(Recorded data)

□ □ □ □ □ □ □

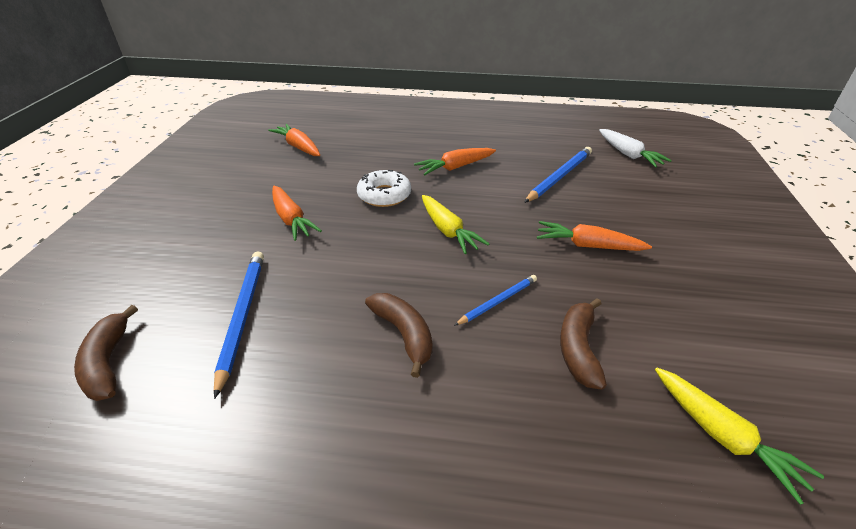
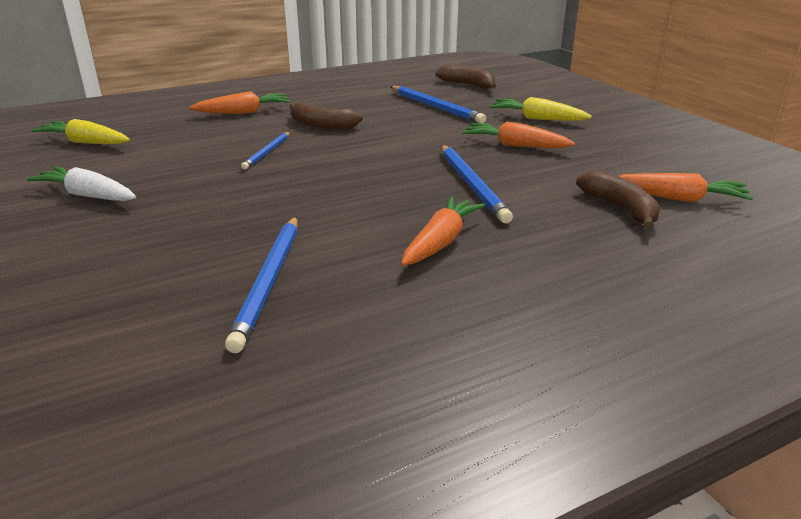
camera: 145 degrees right, 10 degrees down
white donut [357,170,411,207] -> blue pencil [441,145,513,224]
yellow carrot [422,195,489,254] -> yellow carrot moved to [490,97,592,121]
orange carrot [537,221,652,251] -> orange carrot moved to [190,91,290,114]
brown banana [560,298,607,390] -> brown banana moved to [576,171,660,229]
white carrot [599,129,672,167] -> white carrot moved to [26,167,136,201]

□ □ □ □ □ □ □

What you will do>
The entries above need to be printed again exactly; please exclude all pictures.

Response area>
camera: 145 degrees right, 10 degrees down
white donut [357,170,411,207] -> blue pencil [441,145,513,224]
yellow carrot [422,195,489,254] -> yellow carrot moved to [490,97,592,121]
orange carrot [537,221,652,251] -> orange carrot moved to [190,91,290,114]
brown banana [560,298,607,390] -> brown banana moved to [576,171,660,229]
white carrot [599,129,672,167] -> white carrot moved to [26,167,136,201]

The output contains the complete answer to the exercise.